DIRECTIONS:
Look through the data below and say how many of its lines contain "white", adding nothing else.

GIVEN DATA section start

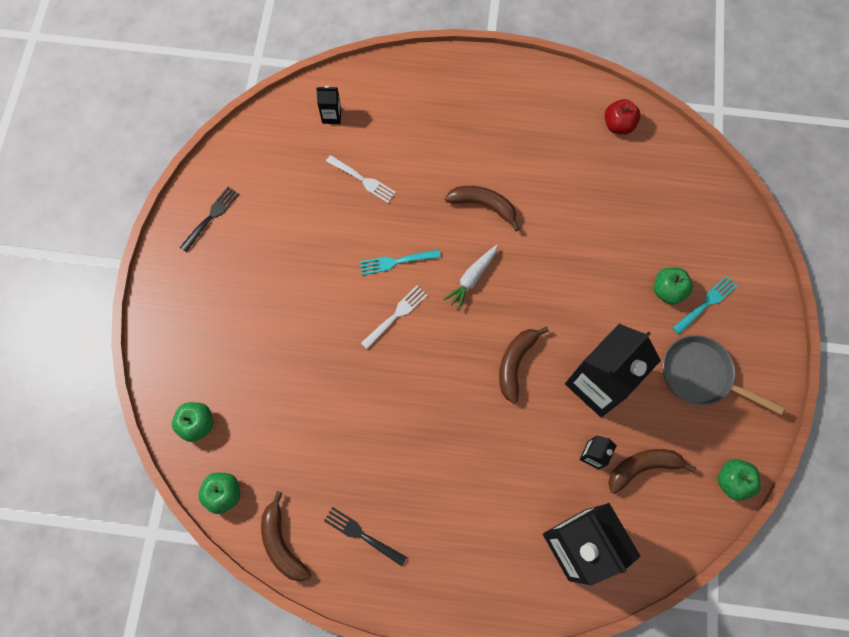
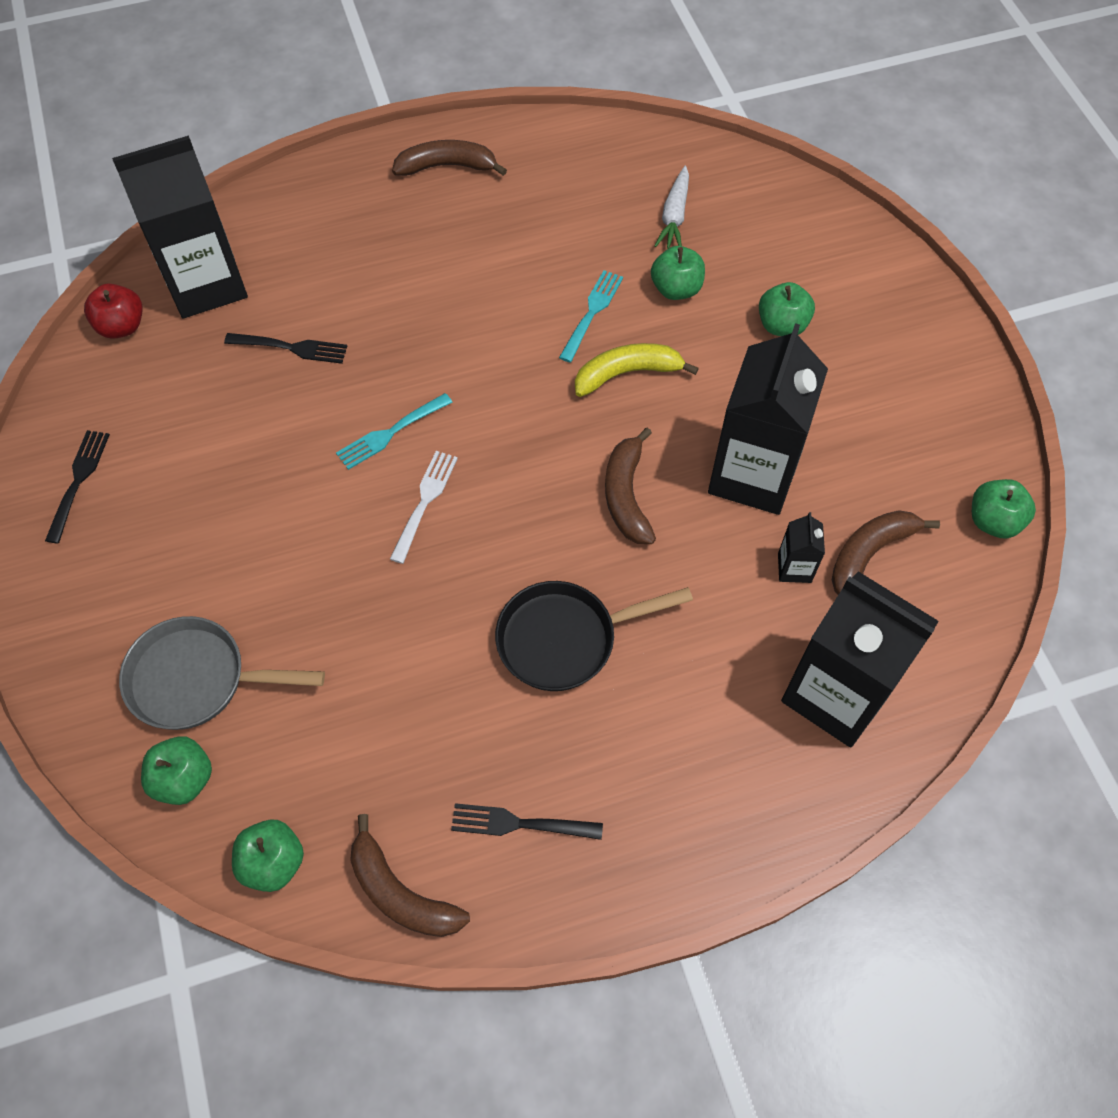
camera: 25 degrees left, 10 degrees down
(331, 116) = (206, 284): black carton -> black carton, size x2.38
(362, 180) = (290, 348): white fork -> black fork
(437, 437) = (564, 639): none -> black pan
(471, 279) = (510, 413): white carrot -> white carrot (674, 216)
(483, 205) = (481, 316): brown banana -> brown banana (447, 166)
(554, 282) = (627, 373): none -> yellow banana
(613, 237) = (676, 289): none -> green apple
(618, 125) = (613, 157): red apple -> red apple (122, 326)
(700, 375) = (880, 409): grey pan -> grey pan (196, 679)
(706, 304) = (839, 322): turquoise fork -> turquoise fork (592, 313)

GIVEN DATA section end
GIVEN DATA section start

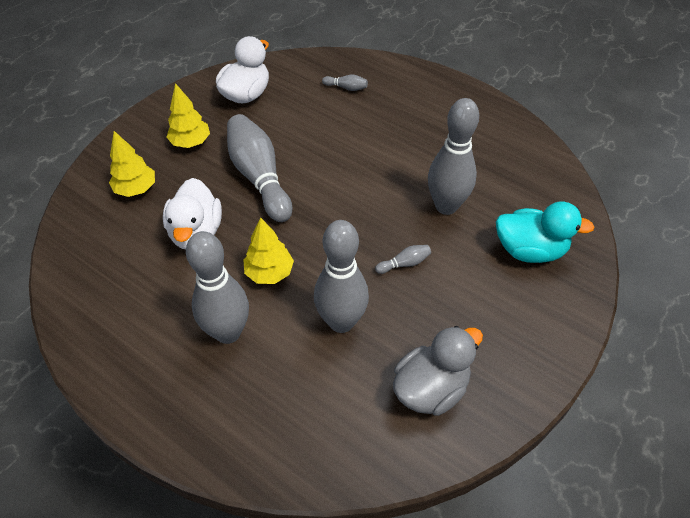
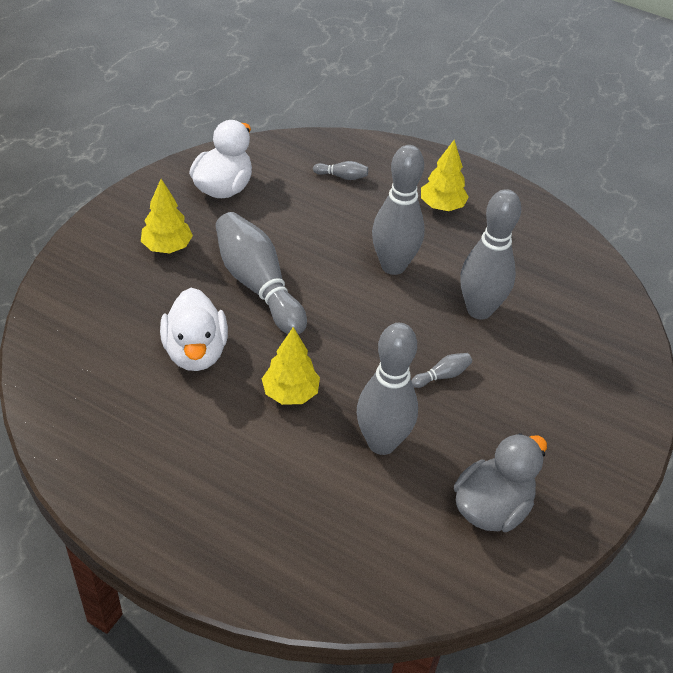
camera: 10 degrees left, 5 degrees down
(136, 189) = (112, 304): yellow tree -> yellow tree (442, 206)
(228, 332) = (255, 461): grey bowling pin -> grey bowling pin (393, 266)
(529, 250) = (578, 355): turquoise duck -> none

GIVEN DATA section end

ANSWER AREA:
2